» EXTRACTED MATERIAL

◇ ◇ ◇ ◇

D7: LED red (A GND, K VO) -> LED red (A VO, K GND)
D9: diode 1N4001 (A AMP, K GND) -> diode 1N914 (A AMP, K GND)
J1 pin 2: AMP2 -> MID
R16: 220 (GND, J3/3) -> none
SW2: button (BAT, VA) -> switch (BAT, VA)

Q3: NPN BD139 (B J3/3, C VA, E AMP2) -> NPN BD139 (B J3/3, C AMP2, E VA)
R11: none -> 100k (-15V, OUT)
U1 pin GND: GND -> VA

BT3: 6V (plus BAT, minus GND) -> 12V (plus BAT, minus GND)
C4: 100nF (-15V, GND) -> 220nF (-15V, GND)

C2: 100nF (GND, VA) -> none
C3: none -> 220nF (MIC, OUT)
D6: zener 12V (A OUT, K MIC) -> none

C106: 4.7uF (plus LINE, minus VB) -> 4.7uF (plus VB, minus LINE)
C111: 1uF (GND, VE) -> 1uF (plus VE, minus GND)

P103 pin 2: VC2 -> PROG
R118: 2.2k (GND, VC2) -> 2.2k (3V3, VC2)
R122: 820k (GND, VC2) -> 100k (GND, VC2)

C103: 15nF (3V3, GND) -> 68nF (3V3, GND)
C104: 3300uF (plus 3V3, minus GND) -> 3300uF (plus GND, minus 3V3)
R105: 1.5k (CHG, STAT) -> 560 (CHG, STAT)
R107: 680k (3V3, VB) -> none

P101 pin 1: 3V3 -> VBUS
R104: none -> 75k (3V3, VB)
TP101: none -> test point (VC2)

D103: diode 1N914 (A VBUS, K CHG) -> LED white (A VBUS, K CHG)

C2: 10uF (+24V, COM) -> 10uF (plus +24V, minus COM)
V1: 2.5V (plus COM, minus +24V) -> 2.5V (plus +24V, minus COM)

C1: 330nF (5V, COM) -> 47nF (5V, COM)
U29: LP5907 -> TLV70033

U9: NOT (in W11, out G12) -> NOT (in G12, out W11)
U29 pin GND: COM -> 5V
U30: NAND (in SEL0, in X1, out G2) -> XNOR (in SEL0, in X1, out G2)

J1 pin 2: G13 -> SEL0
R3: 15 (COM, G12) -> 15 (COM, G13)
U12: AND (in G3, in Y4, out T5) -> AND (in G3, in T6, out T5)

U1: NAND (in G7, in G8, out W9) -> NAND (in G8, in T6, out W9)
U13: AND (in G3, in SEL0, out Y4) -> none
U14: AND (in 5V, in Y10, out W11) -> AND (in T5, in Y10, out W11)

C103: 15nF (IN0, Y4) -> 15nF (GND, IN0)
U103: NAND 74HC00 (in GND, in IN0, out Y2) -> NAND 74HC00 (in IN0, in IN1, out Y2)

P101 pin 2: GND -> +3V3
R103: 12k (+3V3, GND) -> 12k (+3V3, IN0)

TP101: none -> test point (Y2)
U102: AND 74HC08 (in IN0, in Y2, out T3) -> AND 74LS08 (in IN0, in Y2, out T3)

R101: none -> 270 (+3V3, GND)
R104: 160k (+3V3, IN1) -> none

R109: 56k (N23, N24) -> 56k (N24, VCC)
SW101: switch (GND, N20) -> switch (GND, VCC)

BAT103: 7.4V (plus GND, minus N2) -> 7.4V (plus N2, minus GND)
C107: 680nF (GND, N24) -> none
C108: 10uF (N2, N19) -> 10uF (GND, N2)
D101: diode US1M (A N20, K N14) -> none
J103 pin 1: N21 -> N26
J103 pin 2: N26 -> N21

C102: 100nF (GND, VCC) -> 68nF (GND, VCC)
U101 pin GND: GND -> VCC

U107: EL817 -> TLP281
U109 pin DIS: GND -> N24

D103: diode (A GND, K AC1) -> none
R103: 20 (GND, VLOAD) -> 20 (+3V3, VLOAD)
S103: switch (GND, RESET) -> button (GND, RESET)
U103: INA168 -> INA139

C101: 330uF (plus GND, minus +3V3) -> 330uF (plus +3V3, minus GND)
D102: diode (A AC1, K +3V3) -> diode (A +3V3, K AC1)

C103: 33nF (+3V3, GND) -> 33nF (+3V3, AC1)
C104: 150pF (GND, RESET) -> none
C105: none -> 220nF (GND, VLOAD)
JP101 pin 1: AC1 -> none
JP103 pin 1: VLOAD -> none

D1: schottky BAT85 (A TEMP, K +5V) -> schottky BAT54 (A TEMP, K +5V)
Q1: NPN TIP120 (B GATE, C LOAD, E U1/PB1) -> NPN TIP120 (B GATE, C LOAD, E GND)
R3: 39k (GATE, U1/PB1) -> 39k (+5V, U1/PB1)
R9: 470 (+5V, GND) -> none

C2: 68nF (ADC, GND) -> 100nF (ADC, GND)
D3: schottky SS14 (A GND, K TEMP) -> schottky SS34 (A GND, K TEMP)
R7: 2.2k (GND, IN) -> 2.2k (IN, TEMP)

◇ ◇ ◇ ◇

» WHAT YOU WILL DO
Output, from the data above, the lines from the line with "U14: AND (in" to the line with "R103: 12k (+3V3, GND) -> 12k (+3V3, IN0)" exactly as they stand, both ends included and nothing else.

» RESULT BELOW
U14: AND (in 5V, in Y10, out W11) -> AND (in T5, in Y10, out W11)

C103: 15nF (IN0, Y4) -> 15nF (GND, IN0)
U103: NAND 74HC00 (in GND, in IN0, out Y2) -> NAND 74HC00 (in IN0, in IN1, out Y2)

P101 pin 2: GND -> +3V3
R103: 12k (+3V3, GND) -> 12k (+3V3, IN0)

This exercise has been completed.